::: Records provided :::

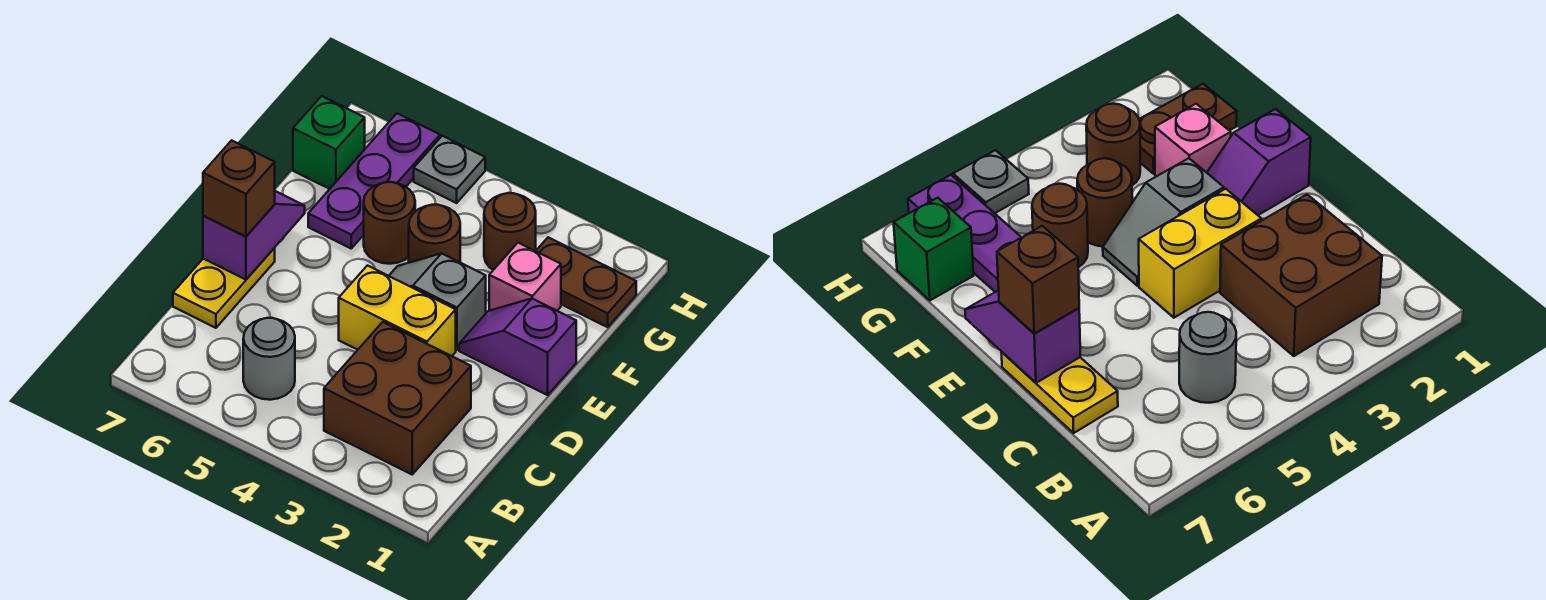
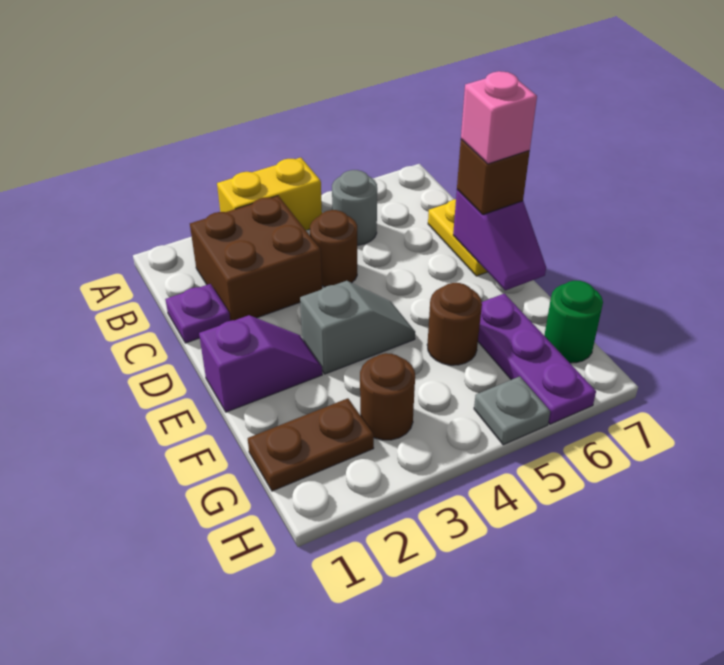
none -> purple 1x1 plate [165,284,230,343]
yellow 1x2 brick [339,266,456,356] -> yellow 1x2 brick moved to [217,158,322,230]
pink 1x1 brick [489,243,561,311] -> pink 1x1 brick moved to [461,71,537,164]
brown 1x1 round brick [409,205,460,263] -> brown 1x1 round brick moved to [310,210,357,287]
green 1x1 brick [293,96,365,189] -> green 1x1 round brick [544,281,603,363]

:::

▶ [What the exercise asks]: Pictures are to be left out; otherwise, retype exactly the lines from the first line of the data through the line containing "brown 1x1 round brick [409,205,460,263]".

▶ [Answer section]:
none -> purple 1x1 plate [165,284,230,343]
yellow 1x2 brick [339,266,456,356] -> yellow 1x2 brick moved to [217,158,322,230]
pink 1x1 brick [489,243,561,311] -> pink 1x1 brick moved to [461,71,537,164]
brown 1x1 round brick [409,205,460,263] -> brown 1x1 round brick moved to [310,210,357,287]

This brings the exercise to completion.